## THE INPUT

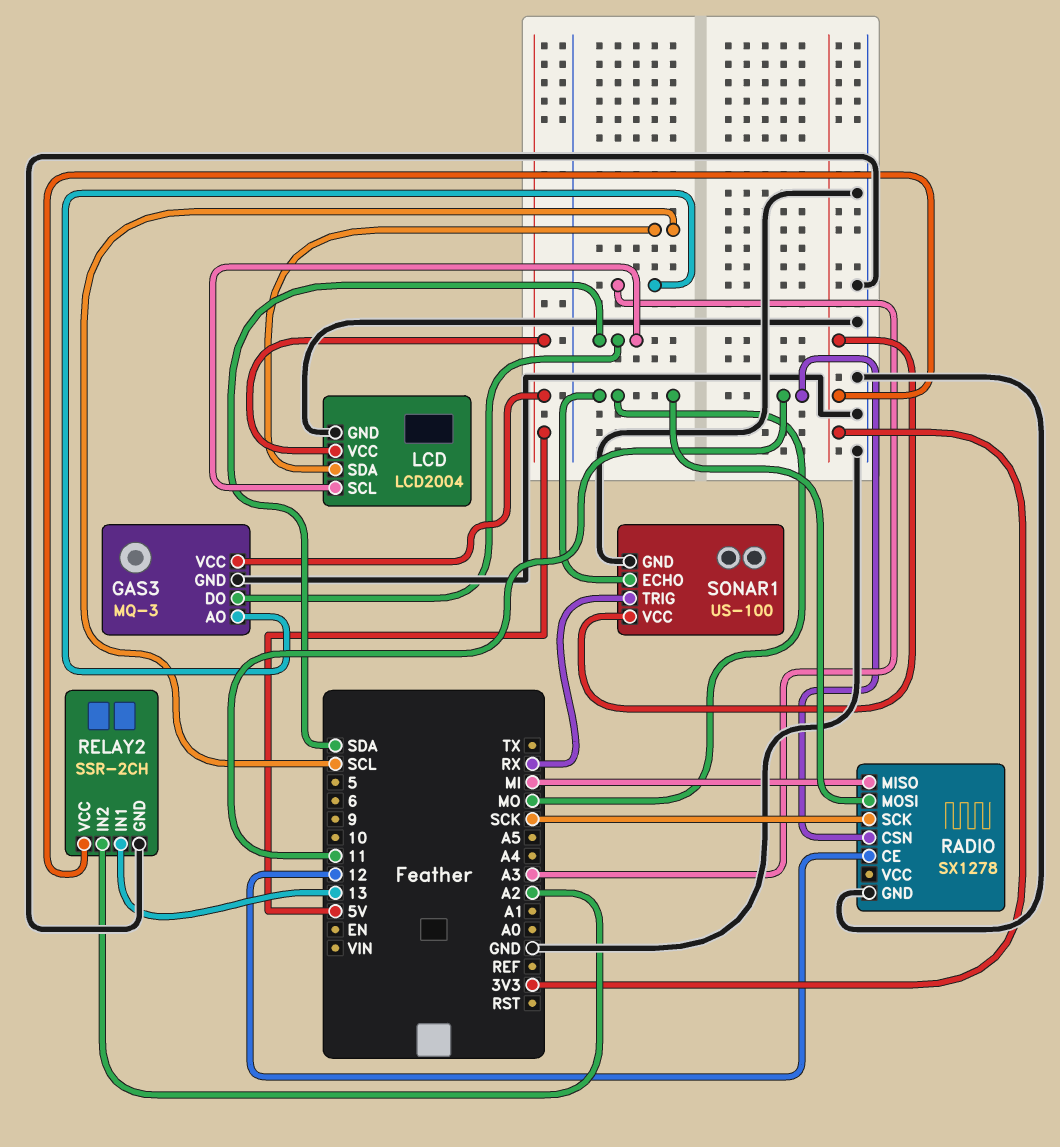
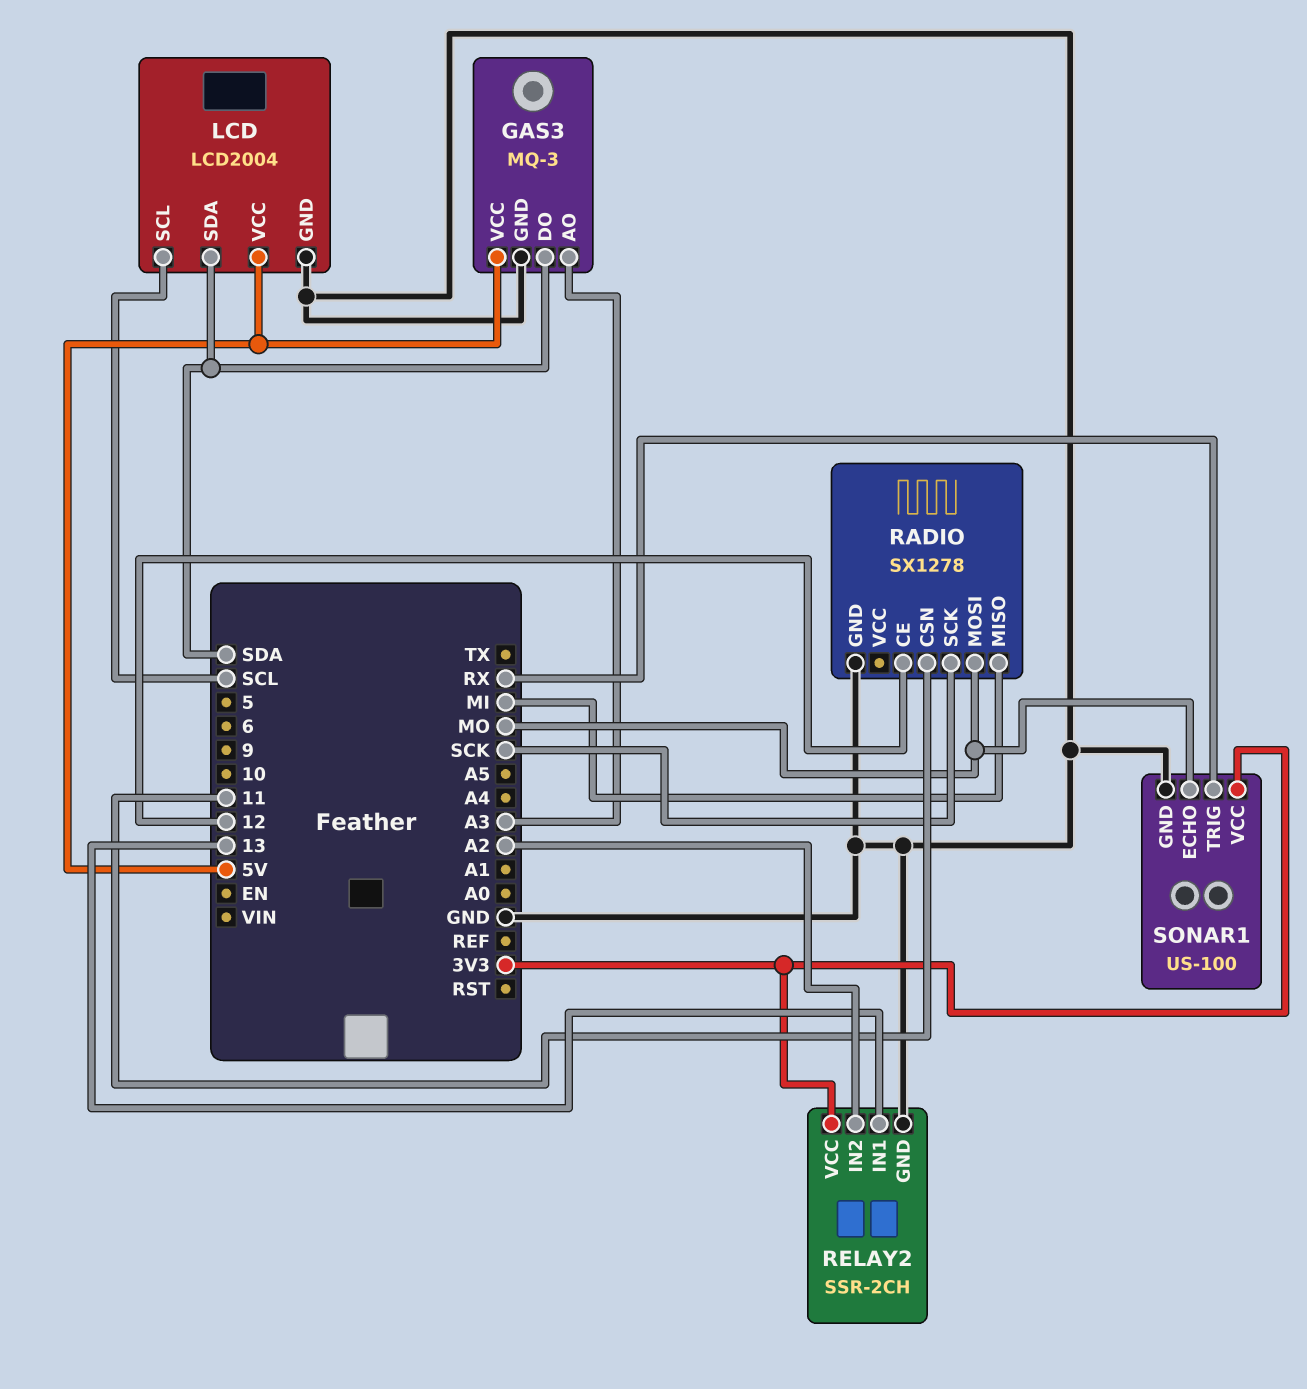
LCD pin SCL: SDA -> SCL
LCD pin SDA: SCL -> SDA

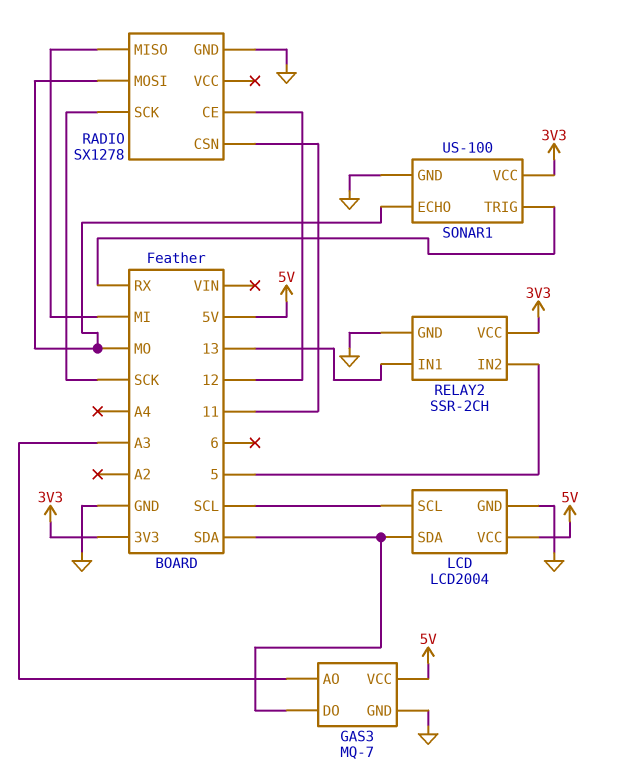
GAS3: MQ-3 -> MQ-7
RELAY2 pin IN2: A2 -> 5

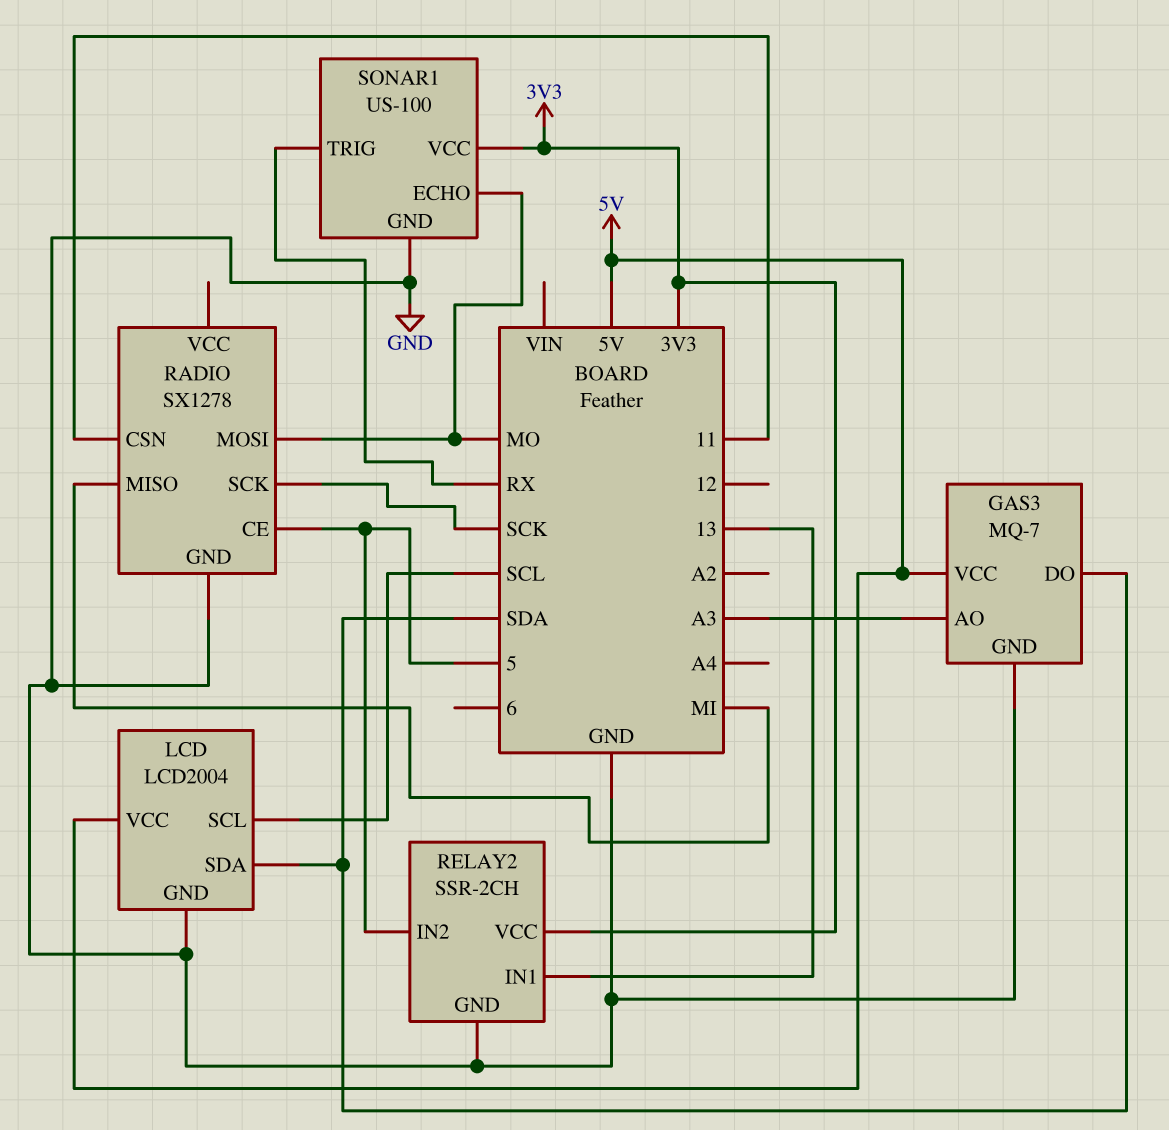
RADIO pin CE: 12 -> 5

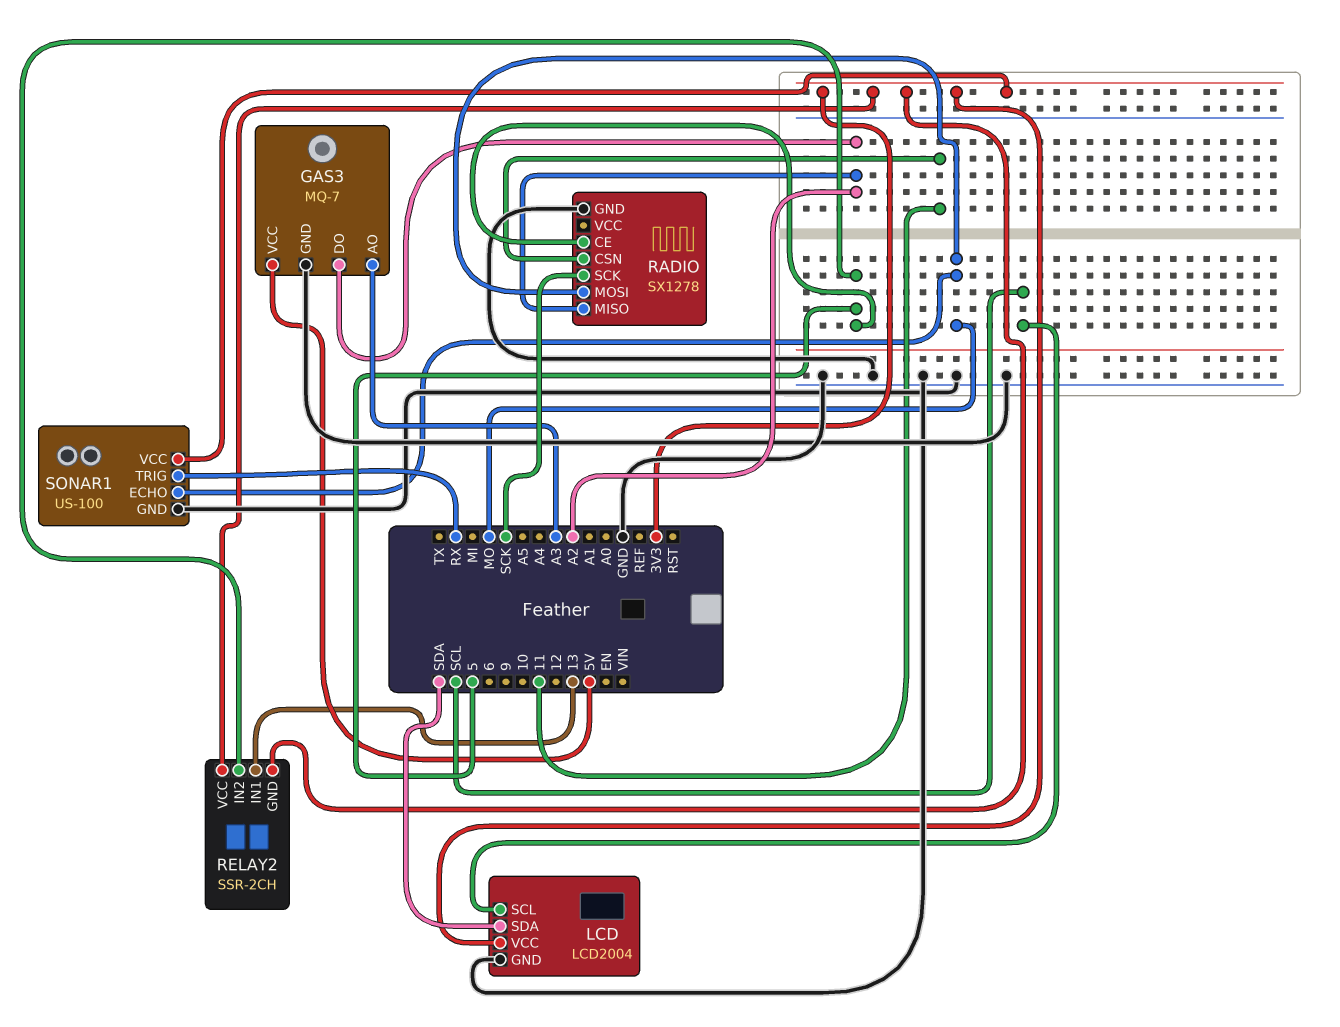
GAS3 pin DO: SDA -> A2
LCD pin VCC: 5V -> 3V3
RADIO pin MISO: MI -> A2
RELAY2 pin GND: GND -> 3V3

## TASK STATEMENT
Every line of the data above should be returned exactly, with the pictures removed.

## TASK SOLUTION
LCD pin SCL: SDA -> SCL
LCD pin SDA: SCL -> SDA

GAS3: MQ-3 -> MQ-7
RELAY2 pin IN2: A2 -> 5

RADIO pin CE: 12 -> 5

GAS3 pin DO: SDA -> A2
LCD pin VCC: 5V -> 3V3
RADIO pin MISO: MI -> A2
RELAY2 pin GND: GND -> 3V3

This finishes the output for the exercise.